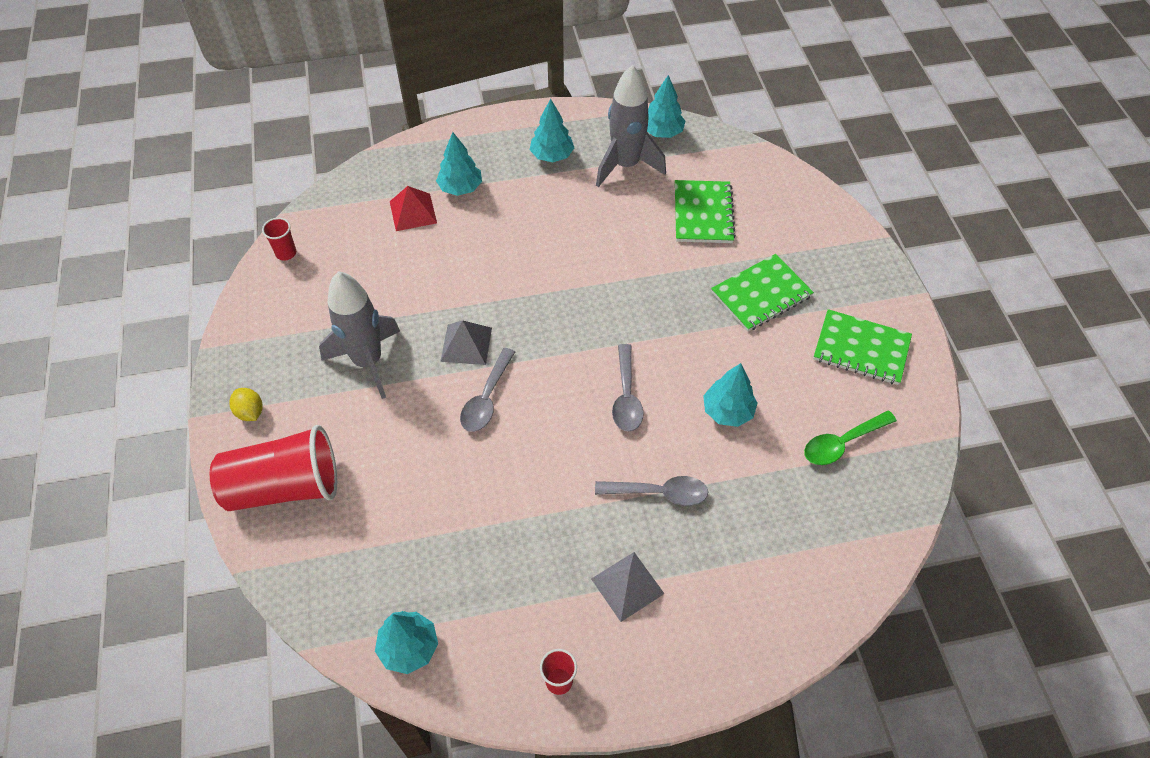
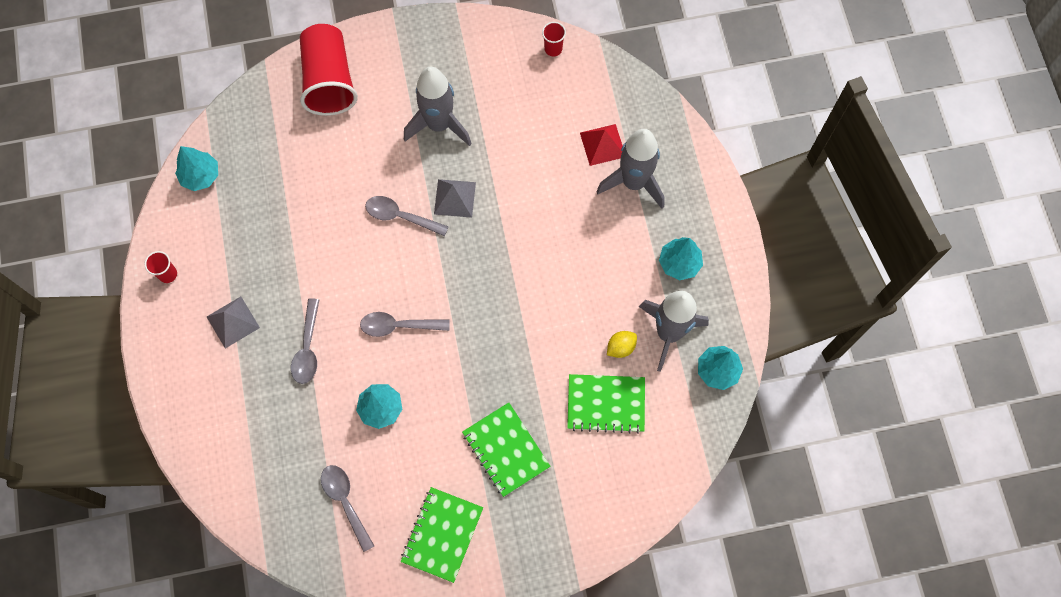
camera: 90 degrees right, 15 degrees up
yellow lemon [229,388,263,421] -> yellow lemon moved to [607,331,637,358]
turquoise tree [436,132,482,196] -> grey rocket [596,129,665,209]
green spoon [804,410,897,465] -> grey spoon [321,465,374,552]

------------------------

▸ EXERCISE BRIEF: Copy the listing exactly but drop its images.

▸ THE COMPLETED TASK:
camera: 90 degrees right, 15 degrees up
yellow lemon [229,388,263,421] -> yellow lemon moved to [607,331,637,358]
turquoise tree [436,132,482,196] -> grey rocket [596,129,665,209]
green spoon [804,410,897,465] -> grey spoon [321,465,374,552]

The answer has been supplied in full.